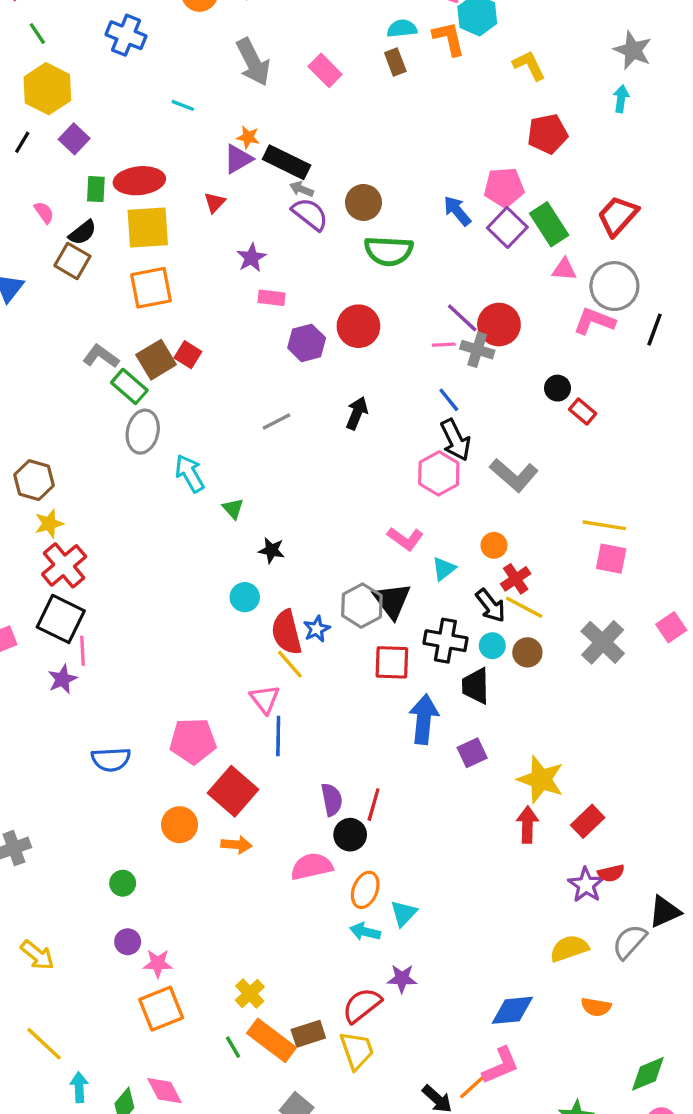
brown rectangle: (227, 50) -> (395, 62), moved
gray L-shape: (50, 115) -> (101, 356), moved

------------------------

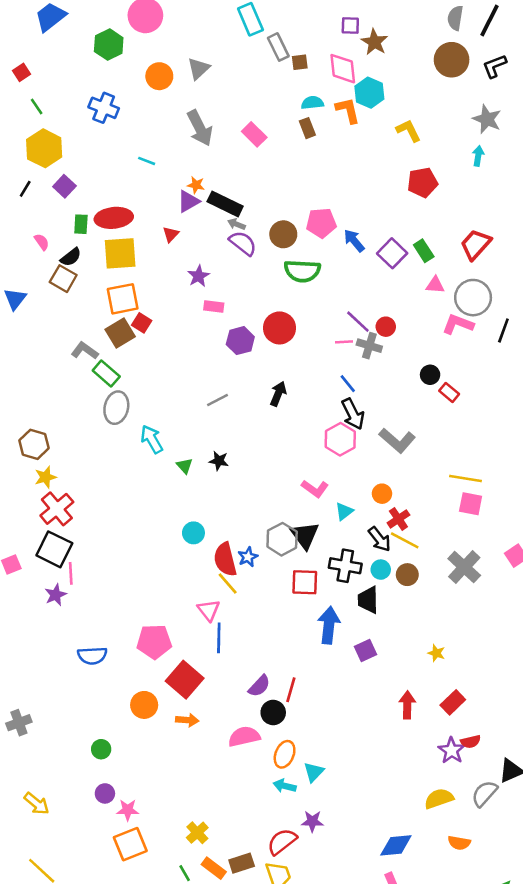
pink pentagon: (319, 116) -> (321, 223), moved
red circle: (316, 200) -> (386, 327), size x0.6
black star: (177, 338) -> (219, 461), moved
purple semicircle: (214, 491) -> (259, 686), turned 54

------------------------

Exercise prompt: Give only the number of lines in the material above that hold the word "moved".

Written response: 4